◆ Problem description: Every line below that holds "none" must be copied.

(Scene edit records)
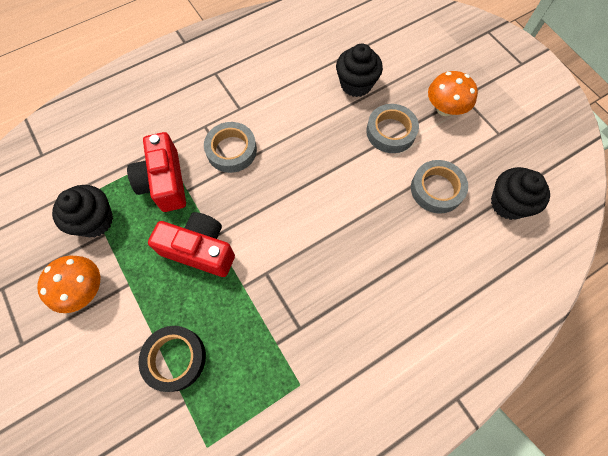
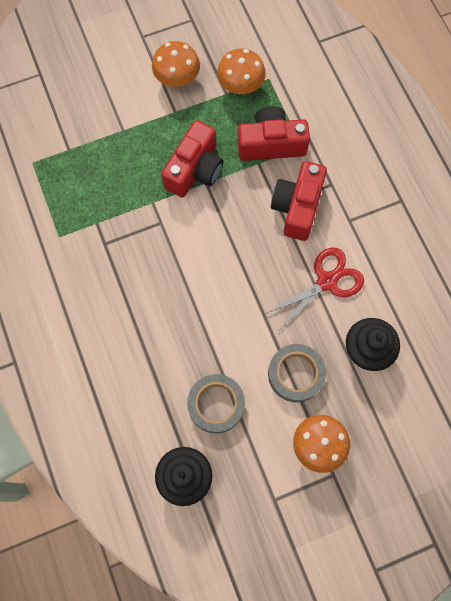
camera: 100 degrees right, 5 degrees up
(95, 221) = (240, 86): black cupcake -> orange mushroom
(175, 358) = (103, 144): black tape -> none
(231, 150) = (297, 207): grey tape -> red camera
(301, 119) = (327, 281): none -> red scissors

◆ Answer area:
(175, 358) = (103, 144): black tape -> none
(301, 119) = (327, 281): none -> red scissors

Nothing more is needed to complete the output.